Below are entries. Copy exactly the lines running from the line that holds "[303, 200, 373, 255]" to the line that holds "[303, 254, 347, 300] (first image)", with both ends included.

● INPUT RECORDS
^^^^
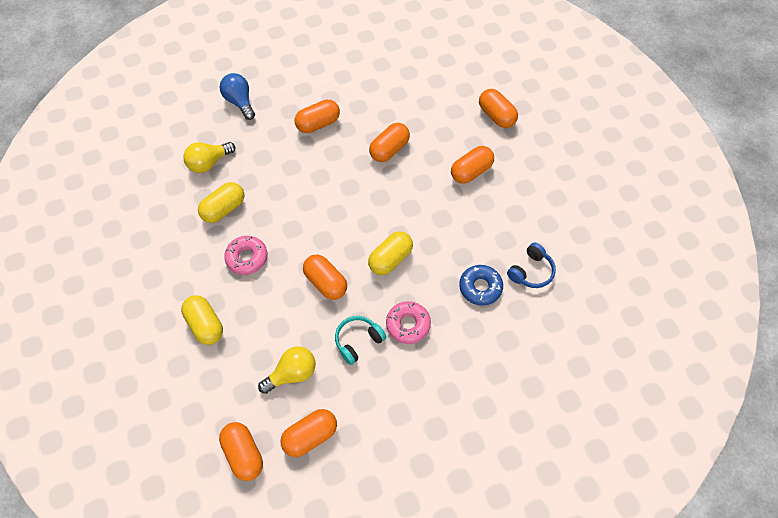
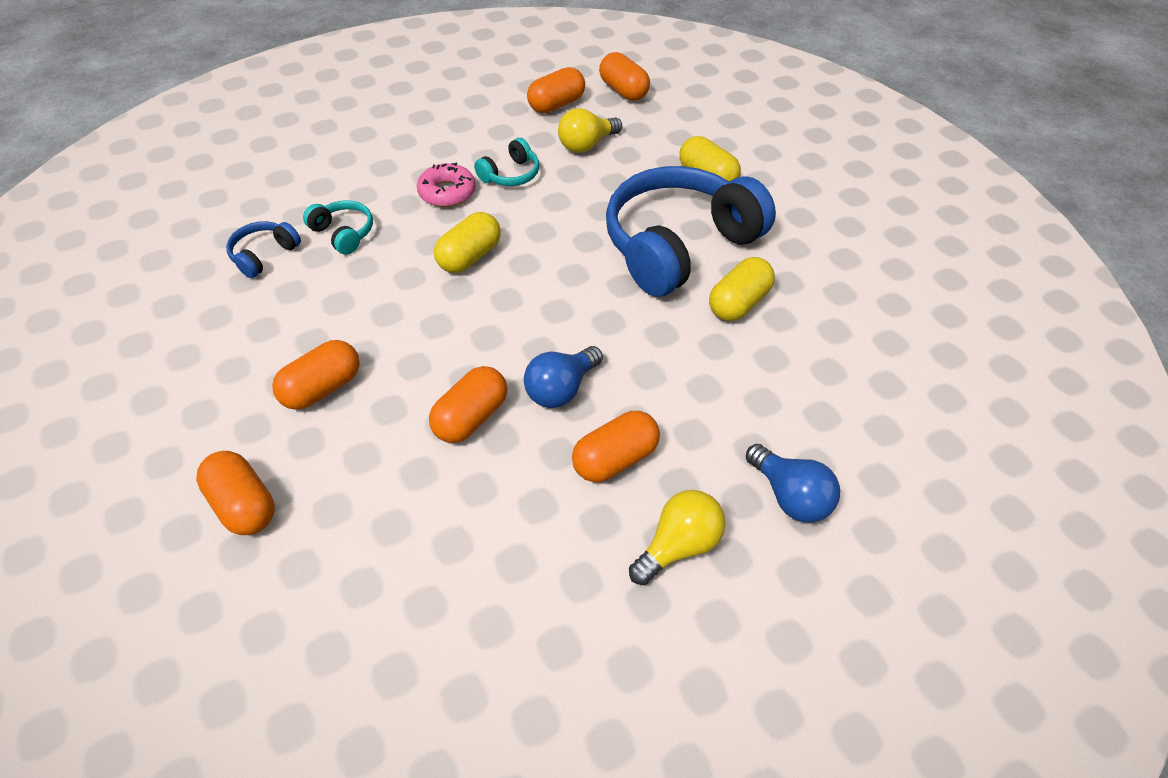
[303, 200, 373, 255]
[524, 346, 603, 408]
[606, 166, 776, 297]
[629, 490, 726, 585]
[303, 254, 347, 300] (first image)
^^^^
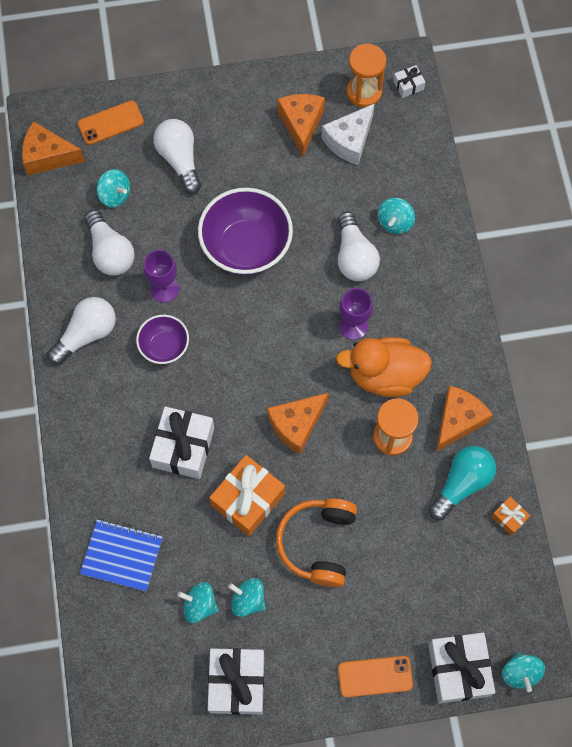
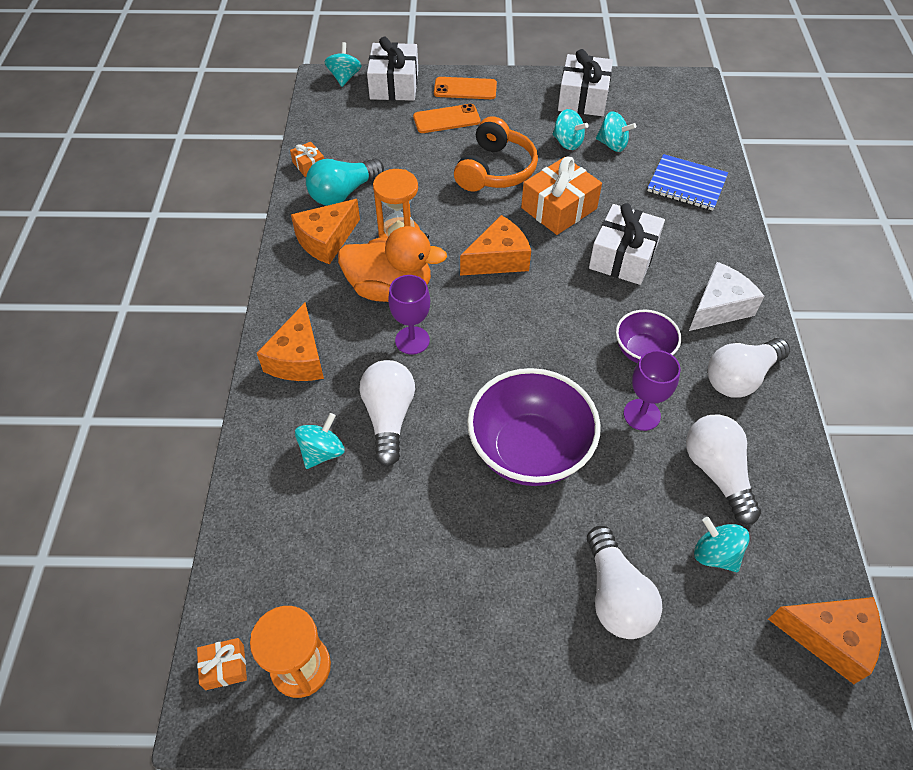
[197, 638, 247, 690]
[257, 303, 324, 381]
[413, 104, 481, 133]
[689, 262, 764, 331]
^^^^
● EXERCISE OUTPUT
[303, 200, 373, 255]
[524, 346, 603, 408]
[606, 166, 776, 297]
[629, 490, 726, 585]
[303, 254, 347, 300] (first image)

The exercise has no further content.